Prompt: Word for word, print out all of the data, omitting every image.

Provided entries:
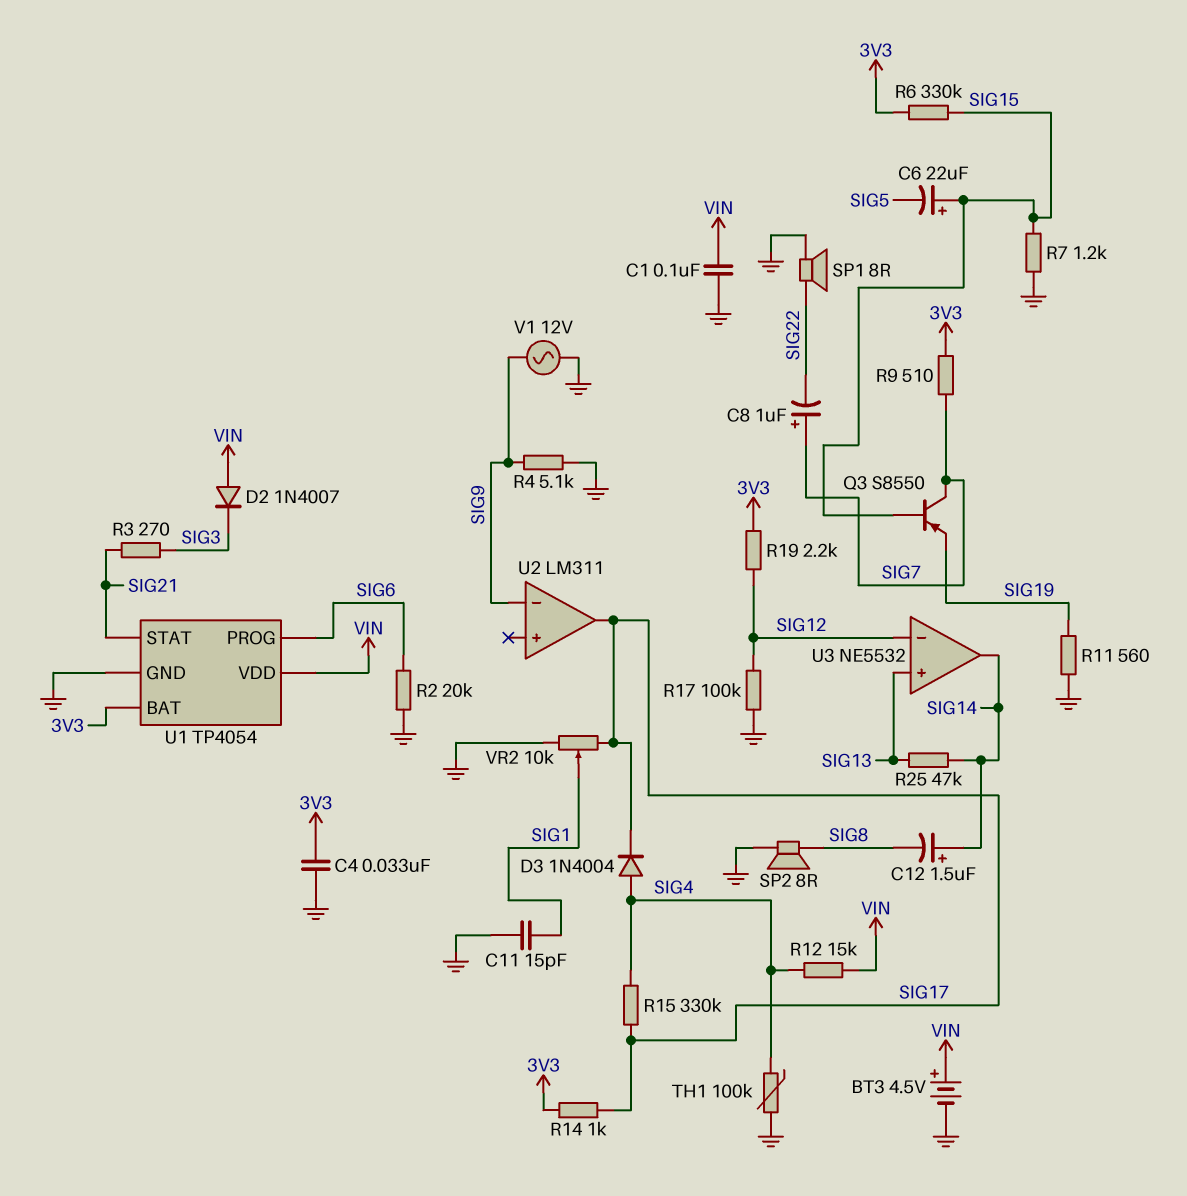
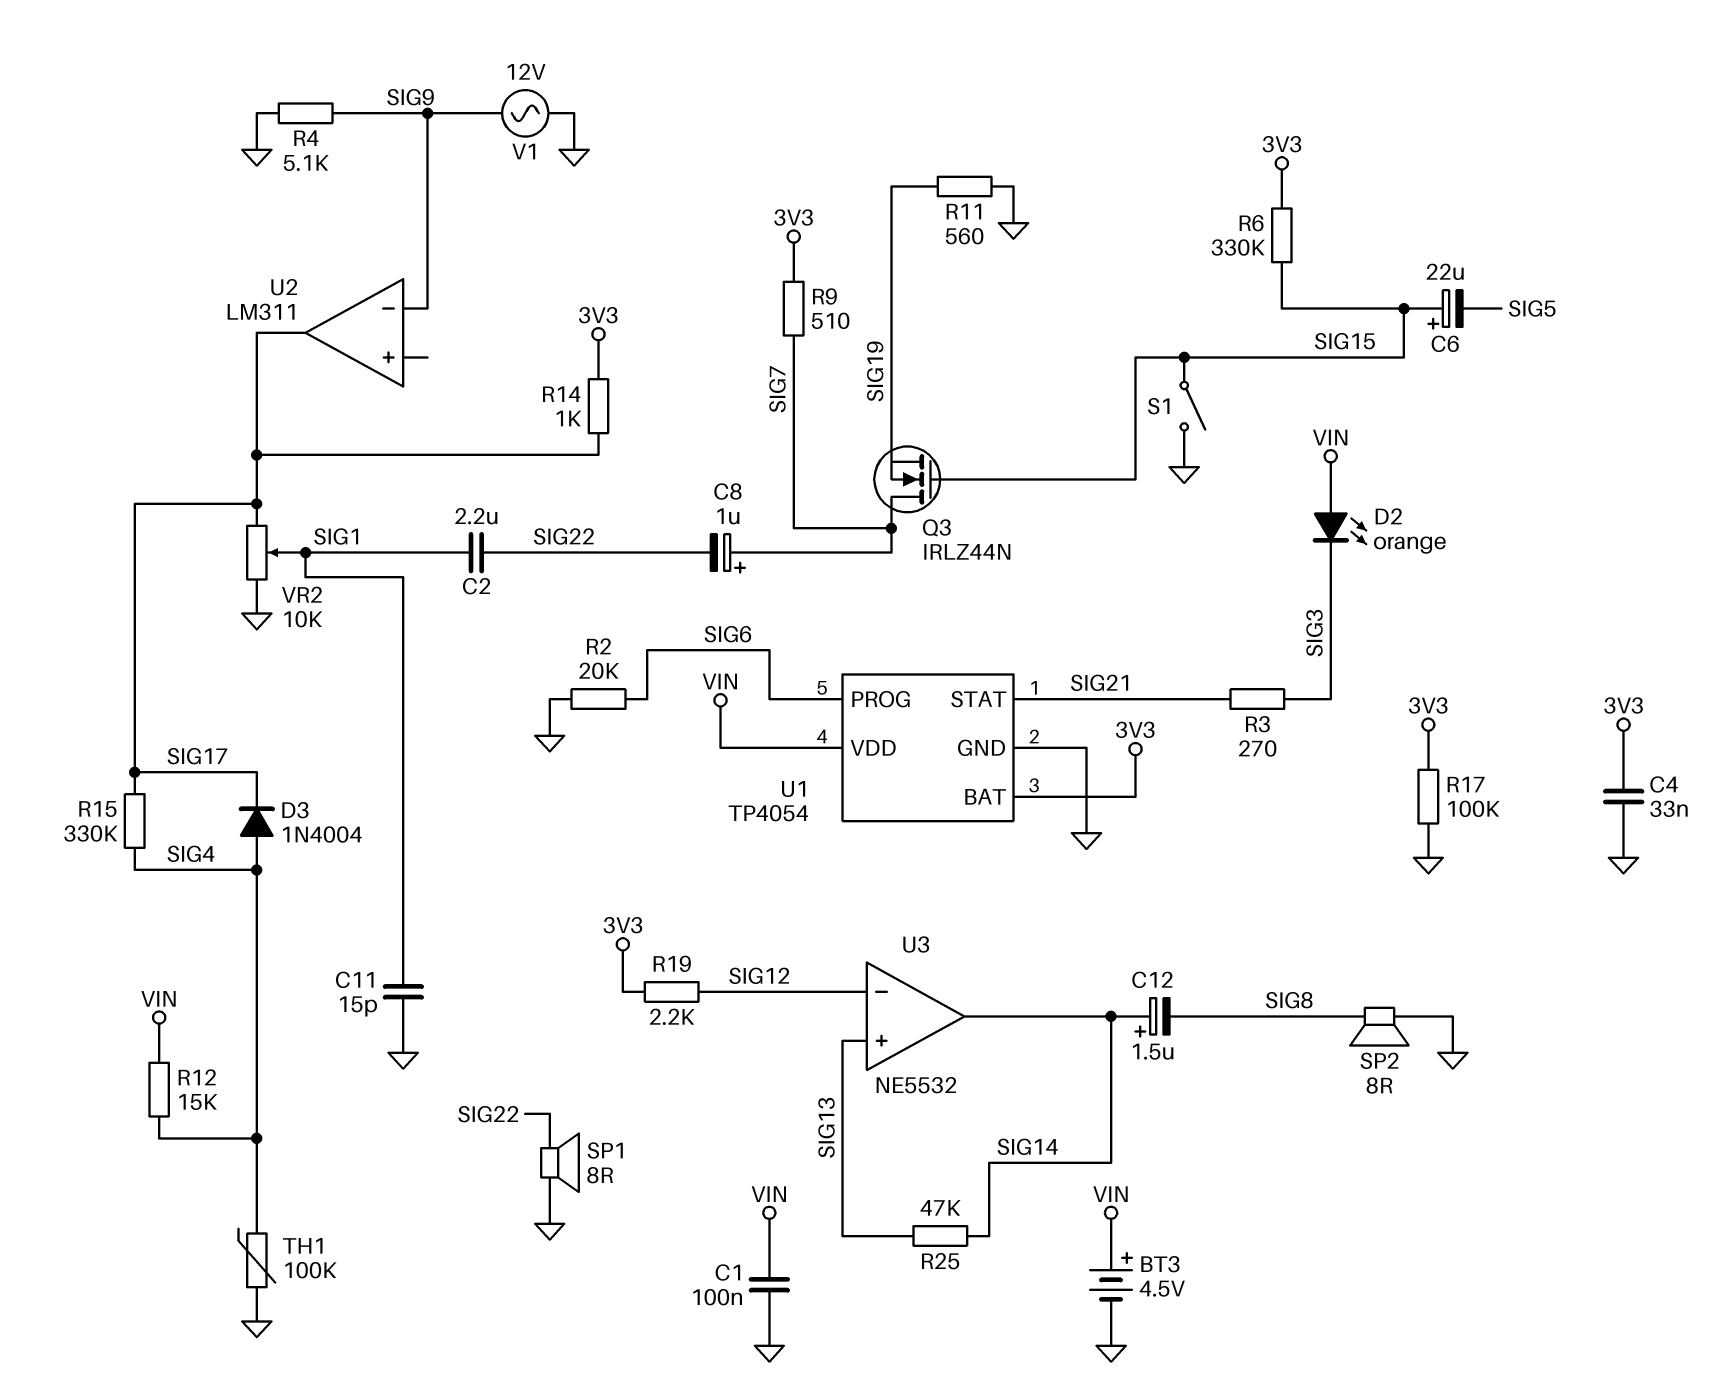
C2: none -> 2.2uF (SIG1, SIG22)
D2: diode 1N4007 (A VIN, K SIG3) -> LED orange (A VIN, K SIG3)
Q3: PNP S8550 (B SIG15, C SIG7, E SIG19) -> NMOS IRLZ44N (G SIG15, D SIG7, S SIG19)
R7: 1.2k (GND, SIG15) -> none
R17: 100k (GND, SIG12) -> 100k (3V3, GND)
S1: none -> switch (GND, SIG15)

Your solution:
C2: none -> 2.2uF (SIG1, SIG22)
D2: diode 1N4007 (A VIN, K SIG3) -> LED orange (A VIN, K SIG3)
Q3: PNP S8550 (B SIG15, C SIG7, E SIG19) -> NMOS IRLZ44N (G SIG15, D SIG7, S SIG19)
R7: 1.2k (GND, SIG15) -> none
R17: 100k (GND, SIG12) -> 100k (3V3, GND)
S1: none -> switch (GND, SIG15)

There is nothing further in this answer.